* INSTRUCTIONS FOR THE TASK:
Your reply should be only the number of lines in the material below that include the word "pink".

++++ EXCERPTED RECORDS ++++

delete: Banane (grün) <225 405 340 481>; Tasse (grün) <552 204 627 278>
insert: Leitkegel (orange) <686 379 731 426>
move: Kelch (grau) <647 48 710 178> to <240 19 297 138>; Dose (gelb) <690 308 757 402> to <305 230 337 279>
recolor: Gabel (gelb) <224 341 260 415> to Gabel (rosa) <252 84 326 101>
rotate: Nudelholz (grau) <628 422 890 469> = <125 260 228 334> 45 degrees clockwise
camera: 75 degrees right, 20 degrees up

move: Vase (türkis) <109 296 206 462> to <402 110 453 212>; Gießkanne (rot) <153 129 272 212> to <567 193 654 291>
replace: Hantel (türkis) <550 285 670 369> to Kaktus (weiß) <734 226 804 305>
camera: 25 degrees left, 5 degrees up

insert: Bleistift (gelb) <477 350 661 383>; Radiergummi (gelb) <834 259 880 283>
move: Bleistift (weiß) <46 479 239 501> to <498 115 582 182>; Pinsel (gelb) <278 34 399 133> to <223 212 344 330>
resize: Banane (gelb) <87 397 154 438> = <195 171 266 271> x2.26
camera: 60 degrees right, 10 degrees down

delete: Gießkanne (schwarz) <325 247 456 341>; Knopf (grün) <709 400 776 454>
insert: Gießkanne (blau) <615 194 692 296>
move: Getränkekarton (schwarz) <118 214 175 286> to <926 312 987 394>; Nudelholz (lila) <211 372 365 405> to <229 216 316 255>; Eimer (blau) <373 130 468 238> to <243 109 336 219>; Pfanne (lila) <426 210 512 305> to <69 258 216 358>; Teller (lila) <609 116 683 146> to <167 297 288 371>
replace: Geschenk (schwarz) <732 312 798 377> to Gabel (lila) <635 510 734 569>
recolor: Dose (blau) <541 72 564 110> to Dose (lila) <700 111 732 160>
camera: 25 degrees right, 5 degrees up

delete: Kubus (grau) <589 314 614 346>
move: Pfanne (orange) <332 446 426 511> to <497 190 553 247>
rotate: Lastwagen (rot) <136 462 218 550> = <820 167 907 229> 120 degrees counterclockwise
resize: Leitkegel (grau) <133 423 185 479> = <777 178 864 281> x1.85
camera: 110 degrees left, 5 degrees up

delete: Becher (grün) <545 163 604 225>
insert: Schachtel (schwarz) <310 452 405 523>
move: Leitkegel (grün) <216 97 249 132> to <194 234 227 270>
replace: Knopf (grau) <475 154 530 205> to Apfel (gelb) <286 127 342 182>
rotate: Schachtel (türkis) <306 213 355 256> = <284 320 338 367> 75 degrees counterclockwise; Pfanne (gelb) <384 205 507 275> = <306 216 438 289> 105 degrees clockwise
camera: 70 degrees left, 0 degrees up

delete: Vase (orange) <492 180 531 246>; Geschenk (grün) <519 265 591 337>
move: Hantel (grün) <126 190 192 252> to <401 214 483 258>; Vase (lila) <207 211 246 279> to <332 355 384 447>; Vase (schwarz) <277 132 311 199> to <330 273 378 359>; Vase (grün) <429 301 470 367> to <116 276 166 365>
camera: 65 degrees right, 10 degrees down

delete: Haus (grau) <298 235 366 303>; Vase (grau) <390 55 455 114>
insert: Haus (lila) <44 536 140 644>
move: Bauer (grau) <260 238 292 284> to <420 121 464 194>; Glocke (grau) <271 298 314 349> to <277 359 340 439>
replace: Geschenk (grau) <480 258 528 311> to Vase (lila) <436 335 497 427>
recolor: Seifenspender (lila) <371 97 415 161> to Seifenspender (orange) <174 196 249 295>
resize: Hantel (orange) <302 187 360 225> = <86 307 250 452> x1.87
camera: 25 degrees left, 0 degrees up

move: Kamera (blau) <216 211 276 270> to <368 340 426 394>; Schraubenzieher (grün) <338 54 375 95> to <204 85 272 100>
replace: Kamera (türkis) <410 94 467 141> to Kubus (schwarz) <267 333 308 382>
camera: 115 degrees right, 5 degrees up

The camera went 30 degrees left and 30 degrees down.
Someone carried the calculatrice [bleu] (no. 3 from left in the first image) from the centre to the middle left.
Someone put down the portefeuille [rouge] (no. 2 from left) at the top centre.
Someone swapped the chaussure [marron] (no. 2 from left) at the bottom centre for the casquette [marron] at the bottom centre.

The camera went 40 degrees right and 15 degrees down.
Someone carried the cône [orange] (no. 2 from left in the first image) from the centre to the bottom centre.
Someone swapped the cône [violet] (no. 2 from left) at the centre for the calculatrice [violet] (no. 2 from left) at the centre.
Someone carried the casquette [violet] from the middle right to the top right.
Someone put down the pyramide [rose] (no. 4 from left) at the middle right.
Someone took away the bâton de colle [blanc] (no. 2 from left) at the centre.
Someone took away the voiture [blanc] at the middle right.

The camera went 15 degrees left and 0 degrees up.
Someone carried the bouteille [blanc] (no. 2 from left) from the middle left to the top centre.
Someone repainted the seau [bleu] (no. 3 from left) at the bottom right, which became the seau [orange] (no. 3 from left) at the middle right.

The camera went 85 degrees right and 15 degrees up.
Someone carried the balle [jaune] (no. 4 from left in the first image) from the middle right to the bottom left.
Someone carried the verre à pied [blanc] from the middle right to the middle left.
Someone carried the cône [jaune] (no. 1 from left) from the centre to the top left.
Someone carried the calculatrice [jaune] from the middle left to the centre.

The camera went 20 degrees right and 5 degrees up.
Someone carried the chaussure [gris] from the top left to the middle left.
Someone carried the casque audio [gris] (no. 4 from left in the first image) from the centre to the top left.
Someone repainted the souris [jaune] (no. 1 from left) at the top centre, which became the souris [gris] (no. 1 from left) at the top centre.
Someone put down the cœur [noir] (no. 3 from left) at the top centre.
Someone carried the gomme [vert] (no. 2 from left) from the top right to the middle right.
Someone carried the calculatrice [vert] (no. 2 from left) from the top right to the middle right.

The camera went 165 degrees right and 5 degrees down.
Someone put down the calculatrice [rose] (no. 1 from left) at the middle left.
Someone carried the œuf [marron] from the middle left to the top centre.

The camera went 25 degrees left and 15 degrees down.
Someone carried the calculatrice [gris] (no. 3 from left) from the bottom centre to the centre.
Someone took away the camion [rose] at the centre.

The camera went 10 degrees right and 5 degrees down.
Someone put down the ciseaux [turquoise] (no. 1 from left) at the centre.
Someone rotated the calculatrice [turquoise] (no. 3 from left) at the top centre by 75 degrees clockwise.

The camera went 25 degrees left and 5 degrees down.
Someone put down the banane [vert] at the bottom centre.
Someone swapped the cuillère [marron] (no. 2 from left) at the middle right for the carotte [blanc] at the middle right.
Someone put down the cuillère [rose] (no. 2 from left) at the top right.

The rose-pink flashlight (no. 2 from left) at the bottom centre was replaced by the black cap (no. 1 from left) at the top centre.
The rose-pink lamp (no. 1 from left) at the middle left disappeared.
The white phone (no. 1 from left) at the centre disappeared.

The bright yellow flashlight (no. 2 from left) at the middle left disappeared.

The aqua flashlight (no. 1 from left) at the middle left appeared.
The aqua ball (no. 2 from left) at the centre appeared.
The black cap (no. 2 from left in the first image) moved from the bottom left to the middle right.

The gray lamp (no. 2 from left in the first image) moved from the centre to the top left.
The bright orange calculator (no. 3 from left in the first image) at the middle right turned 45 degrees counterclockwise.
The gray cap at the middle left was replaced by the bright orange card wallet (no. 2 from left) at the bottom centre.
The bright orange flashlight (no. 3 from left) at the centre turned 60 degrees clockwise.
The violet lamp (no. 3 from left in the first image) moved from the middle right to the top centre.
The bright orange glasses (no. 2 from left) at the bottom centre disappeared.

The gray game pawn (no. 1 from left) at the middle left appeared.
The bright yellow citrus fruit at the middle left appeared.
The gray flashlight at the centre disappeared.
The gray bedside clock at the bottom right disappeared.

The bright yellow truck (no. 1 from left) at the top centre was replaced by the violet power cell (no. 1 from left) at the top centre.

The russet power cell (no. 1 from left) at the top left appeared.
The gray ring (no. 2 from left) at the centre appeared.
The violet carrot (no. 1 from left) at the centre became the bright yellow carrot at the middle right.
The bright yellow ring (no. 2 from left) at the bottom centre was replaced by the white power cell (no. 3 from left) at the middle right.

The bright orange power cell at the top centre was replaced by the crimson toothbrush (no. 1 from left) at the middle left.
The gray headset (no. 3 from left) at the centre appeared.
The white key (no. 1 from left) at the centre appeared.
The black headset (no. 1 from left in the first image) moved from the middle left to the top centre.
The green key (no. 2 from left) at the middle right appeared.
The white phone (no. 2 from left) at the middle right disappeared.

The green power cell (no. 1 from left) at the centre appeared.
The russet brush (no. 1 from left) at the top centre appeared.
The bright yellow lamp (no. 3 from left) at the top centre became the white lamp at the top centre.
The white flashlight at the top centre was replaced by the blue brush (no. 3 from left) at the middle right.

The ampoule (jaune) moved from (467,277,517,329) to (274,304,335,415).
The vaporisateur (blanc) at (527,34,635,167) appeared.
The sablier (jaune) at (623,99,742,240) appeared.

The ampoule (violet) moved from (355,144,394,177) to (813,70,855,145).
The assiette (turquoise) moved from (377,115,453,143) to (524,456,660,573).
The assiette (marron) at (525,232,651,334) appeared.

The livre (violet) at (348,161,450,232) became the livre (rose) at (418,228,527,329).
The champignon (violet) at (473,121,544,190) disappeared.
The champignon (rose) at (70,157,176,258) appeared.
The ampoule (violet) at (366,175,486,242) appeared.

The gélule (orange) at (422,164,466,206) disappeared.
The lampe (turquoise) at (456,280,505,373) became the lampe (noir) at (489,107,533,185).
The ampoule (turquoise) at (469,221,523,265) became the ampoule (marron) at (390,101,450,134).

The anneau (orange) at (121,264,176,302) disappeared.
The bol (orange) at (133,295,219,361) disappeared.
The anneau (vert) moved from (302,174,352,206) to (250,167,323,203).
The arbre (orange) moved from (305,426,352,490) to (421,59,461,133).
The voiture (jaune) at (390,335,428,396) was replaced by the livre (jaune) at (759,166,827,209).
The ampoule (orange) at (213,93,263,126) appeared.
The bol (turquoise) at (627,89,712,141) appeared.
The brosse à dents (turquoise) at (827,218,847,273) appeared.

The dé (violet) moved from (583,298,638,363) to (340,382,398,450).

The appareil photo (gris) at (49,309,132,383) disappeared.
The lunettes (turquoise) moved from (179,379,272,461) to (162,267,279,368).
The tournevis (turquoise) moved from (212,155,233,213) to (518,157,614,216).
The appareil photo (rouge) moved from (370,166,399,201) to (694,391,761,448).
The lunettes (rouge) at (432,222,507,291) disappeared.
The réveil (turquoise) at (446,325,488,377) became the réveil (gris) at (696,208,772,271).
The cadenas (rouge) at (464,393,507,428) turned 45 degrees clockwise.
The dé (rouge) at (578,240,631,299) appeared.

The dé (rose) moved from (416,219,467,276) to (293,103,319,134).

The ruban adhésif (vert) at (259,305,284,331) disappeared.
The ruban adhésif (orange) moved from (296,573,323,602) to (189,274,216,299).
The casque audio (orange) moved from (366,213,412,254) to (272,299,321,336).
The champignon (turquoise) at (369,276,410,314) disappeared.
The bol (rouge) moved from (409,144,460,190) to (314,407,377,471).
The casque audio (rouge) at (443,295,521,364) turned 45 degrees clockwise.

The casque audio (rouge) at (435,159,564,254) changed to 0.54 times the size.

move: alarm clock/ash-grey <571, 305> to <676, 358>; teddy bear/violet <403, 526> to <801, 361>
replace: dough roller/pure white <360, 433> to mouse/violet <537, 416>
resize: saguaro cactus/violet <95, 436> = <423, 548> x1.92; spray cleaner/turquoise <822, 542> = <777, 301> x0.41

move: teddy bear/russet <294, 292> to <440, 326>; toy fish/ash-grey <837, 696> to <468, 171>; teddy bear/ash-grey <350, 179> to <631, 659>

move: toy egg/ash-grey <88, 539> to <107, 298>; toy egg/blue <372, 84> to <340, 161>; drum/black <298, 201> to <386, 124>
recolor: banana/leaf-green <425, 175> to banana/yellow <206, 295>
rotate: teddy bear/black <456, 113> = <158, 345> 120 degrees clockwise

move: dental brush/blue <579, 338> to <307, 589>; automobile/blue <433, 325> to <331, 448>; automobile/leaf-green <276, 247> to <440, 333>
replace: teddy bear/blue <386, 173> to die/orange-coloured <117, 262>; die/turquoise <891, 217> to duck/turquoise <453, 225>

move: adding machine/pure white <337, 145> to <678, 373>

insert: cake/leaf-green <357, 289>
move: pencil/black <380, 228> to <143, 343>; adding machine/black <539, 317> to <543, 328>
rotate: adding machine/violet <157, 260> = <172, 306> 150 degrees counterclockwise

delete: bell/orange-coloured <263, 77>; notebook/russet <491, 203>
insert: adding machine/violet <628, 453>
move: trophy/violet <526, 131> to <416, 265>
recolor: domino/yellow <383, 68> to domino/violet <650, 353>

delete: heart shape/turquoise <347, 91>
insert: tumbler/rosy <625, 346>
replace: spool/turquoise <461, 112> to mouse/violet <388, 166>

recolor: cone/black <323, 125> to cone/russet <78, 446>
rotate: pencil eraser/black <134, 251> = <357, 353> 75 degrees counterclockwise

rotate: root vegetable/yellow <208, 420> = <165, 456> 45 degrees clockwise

++++

* RESULT:
2